> **PROBLEM DETAILS**
Which lines below fall between the one containing "row of seats: (410, 978) -> (499, 524), moved" and the one containing "window: (114, 134) -> (54, 78), width x0.46"? Repeat them exactly, counting both of those lines, and add nothing else.

(DATA TO USE begins)

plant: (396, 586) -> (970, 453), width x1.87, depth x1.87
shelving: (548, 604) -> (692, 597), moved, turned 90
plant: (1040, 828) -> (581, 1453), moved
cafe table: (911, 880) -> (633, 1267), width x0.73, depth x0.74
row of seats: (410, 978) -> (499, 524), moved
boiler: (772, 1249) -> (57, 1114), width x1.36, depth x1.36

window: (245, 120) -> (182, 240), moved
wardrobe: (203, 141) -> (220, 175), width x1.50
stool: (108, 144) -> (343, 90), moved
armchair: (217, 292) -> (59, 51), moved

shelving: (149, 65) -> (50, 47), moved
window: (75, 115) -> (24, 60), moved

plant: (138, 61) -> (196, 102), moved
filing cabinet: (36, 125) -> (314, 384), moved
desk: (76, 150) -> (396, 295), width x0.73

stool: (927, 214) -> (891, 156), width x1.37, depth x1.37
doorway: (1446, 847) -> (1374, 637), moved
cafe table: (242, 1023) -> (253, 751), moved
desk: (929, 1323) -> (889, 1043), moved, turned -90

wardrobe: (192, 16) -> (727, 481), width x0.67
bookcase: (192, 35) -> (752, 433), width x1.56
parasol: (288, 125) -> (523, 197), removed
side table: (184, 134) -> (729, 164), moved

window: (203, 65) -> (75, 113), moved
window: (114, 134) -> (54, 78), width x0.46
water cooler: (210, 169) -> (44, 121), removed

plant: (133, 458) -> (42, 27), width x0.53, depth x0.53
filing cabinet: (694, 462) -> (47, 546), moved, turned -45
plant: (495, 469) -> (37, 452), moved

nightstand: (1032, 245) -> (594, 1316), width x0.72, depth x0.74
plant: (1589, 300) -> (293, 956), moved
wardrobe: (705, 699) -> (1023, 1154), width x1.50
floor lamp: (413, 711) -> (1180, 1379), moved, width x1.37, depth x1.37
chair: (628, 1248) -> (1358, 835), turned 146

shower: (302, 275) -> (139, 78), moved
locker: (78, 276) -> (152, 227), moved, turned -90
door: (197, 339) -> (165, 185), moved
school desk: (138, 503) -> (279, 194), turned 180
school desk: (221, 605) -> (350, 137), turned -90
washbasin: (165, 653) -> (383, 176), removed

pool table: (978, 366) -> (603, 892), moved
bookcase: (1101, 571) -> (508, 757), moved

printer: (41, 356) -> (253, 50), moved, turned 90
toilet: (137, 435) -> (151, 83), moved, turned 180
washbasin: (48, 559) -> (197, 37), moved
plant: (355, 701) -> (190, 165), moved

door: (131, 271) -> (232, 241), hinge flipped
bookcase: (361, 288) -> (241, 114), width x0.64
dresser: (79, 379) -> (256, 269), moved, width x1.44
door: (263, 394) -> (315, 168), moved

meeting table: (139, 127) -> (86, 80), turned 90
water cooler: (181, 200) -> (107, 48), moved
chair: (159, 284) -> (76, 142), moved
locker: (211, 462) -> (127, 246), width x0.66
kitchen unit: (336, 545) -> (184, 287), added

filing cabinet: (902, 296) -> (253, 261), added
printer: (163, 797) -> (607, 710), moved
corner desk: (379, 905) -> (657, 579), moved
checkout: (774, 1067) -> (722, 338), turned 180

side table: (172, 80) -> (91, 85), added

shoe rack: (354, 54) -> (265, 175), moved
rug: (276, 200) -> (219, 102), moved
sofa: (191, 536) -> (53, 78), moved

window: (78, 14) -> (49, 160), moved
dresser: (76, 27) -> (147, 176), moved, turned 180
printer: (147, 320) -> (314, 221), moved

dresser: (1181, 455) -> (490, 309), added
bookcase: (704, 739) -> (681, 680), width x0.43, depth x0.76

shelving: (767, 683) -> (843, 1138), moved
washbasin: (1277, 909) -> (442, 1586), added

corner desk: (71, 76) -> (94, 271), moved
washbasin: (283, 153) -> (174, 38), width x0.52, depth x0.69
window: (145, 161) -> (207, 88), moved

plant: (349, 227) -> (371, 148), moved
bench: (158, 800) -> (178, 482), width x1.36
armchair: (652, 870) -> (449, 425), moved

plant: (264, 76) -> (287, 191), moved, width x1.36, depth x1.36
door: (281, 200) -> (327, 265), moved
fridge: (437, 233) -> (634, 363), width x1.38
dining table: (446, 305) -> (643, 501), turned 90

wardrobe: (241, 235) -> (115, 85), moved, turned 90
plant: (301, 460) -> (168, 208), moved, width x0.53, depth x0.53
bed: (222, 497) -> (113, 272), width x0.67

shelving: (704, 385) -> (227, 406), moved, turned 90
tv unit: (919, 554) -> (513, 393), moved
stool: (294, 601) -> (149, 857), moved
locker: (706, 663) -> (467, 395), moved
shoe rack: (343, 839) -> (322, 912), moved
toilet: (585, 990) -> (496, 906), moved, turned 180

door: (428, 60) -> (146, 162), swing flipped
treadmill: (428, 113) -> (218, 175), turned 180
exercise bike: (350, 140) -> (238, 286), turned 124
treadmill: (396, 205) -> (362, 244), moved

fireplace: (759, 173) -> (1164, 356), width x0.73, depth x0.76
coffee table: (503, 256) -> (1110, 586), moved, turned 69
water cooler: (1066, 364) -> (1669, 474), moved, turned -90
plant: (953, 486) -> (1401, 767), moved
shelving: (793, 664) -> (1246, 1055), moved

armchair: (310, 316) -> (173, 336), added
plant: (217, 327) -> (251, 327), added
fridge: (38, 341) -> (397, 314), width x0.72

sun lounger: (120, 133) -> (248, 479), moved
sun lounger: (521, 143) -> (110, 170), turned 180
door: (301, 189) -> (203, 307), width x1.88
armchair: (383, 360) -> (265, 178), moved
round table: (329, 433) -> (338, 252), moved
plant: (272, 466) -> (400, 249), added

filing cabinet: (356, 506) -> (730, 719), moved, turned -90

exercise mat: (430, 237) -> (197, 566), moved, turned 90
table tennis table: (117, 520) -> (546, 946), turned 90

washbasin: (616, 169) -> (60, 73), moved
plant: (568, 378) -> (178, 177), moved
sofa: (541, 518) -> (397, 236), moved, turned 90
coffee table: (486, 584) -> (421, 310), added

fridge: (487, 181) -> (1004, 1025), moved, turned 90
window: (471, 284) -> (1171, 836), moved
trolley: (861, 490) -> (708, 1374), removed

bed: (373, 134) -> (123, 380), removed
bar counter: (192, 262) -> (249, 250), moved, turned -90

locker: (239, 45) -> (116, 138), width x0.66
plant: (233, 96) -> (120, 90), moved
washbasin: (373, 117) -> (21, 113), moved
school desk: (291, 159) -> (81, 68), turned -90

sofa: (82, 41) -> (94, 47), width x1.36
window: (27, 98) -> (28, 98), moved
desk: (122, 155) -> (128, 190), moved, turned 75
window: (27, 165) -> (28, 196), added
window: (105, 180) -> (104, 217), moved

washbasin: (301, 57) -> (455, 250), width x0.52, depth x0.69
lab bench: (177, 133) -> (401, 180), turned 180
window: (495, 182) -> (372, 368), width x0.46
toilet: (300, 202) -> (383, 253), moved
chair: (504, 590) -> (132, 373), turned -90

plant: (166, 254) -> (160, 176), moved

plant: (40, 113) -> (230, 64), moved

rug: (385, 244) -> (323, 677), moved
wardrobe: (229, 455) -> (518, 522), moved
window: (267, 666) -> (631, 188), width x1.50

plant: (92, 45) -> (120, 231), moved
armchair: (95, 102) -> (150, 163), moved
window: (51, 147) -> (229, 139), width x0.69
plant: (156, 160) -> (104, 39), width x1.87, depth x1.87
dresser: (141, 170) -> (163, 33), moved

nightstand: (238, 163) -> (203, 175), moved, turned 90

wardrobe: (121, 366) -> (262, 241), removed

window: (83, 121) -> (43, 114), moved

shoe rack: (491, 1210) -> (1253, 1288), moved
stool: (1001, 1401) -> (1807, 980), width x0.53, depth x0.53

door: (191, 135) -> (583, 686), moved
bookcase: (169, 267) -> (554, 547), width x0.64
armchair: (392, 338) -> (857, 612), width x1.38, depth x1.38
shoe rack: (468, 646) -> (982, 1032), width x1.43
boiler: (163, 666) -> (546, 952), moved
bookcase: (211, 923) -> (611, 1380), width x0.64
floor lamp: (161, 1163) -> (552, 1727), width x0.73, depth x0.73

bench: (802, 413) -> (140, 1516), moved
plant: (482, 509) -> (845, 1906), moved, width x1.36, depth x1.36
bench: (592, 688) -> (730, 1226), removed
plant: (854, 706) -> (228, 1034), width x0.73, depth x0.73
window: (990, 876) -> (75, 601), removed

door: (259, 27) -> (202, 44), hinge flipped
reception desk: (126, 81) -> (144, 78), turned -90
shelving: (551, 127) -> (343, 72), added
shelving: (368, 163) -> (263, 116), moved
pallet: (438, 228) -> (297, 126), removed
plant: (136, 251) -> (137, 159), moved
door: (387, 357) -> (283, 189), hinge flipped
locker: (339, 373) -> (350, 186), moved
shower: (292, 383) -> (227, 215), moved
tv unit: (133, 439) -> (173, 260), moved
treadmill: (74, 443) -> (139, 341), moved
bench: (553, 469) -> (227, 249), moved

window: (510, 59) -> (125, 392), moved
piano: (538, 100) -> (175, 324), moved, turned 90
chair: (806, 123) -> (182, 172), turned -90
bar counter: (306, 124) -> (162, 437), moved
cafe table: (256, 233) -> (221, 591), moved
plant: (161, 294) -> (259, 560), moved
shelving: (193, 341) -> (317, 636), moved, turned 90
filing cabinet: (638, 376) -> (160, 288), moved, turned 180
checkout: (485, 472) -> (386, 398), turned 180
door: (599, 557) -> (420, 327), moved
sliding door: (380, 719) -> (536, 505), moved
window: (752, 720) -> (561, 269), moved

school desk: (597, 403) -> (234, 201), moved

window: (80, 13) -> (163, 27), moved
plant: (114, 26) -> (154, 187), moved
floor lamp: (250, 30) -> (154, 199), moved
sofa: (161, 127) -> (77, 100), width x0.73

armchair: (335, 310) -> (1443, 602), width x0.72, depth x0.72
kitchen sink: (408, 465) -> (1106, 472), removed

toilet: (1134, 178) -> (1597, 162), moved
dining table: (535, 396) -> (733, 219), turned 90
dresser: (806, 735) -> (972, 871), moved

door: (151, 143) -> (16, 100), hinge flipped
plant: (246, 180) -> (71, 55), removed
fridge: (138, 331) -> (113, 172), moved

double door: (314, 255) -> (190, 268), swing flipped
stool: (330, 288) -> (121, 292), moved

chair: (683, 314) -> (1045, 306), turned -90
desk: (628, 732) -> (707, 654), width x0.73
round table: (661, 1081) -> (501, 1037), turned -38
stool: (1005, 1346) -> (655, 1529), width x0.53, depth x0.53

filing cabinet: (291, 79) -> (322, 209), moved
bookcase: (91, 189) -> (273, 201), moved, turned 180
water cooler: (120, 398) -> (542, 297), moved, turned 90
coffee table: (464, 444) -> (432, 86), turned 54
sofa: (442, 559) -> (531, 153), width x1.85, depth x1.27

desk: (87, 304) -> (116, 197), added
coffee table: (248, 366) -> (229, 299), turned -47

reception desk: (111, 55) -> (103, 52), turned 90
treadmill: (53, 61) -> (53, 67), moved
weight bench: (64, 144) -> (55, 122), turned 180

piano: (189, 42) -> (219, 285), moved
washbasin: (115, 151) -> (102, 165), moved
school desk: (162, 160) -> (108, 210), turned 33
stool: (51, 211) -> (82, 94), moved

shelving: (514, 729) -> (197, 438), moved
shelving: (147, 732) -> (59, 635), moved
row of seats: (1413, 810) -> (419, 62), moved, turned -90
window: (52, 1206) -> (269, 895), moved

(DATA TO USE ends)

> **SOLUTION FOR THIS EXERCISE**
row of seats: (410, 978) -> (499, 524), moved
boiler: (772, 1249) -> (57, 1114), width x1.36, depth x1.36

window: (245, 120) -> (182, 240), moved
wardrobe: (203, 141) -> (220, 175), width x1.50
stool: (108, 144) -> (343, 90), moved
armchair: (217, 292) -> (59, 51), moved

shelving: (149, 65) -> (50, 47), moved
window: (75, 115) -> (24, 60), moved

plant: (138, 61) -> (196, 102), moved
filing cabinet: (36, 125) -> (314, 384), moved
desk: (76, 150) -> (396, 295), width x0.73

stool: (927, 214) -> (891, 156), width x1.37, depth x1.37
doorway: (1446, 847) -> (1374, 637), moved
cafe table: (242, 1023) -> (253, 751), moved
desk: (929, 1323) -> (889, 1043), moved, turned -90

wardrobe: (192, 16) -> (727, 481), width x0.67
bookcase: (192, 35) -> (752, 433), width x1.56
parasol: (288, 125) -> (523, 197), removed
side table: (184, 134) -> (729, 164), moved

window: (203, 65) -> (75, 113), moved
window: (114, 134) -> (54, 78), width x0.46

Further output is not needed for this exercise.